**Your goal**
Starting at the line with "(530, 128) = (403, 158): none", retype every line through the end of the listing exactly as written, and nothing before it.

*** Collected material

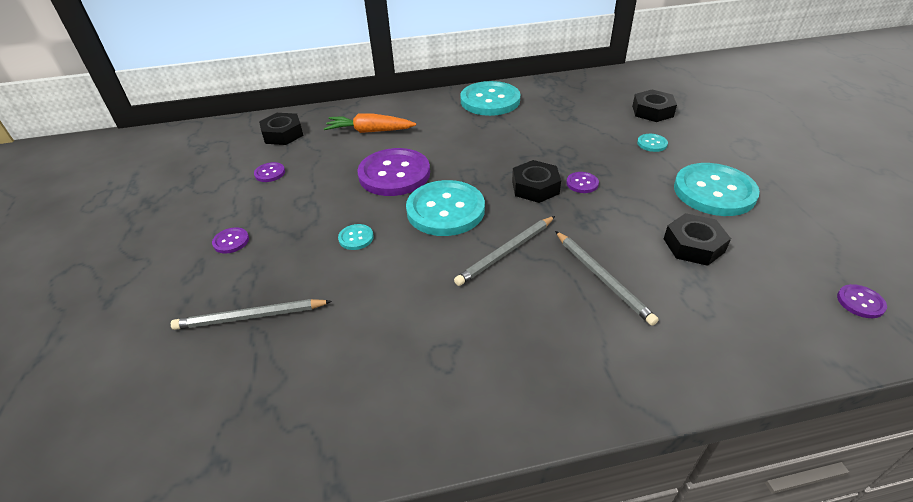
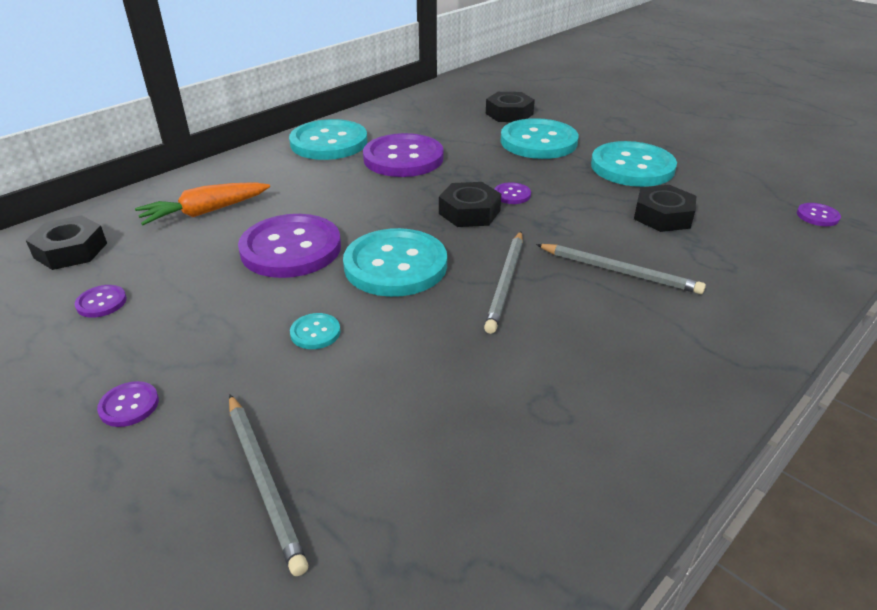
camera: 35 degrees left, 5 degrees down
(250, 317) = (264, 481): grey pencil -> grey pencil turned 75 degrees counterclockwise
(530, 128) = (403, 158): none -> purple button
(652, 144) = (538, 142): turquoise button -> turquoise button, size x2.37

******

**Result for this task**
(530, 128) = (403, 158): none -> purple button
(652, 144) = (538, 142): turquoise button -> turquoise button, size x2.37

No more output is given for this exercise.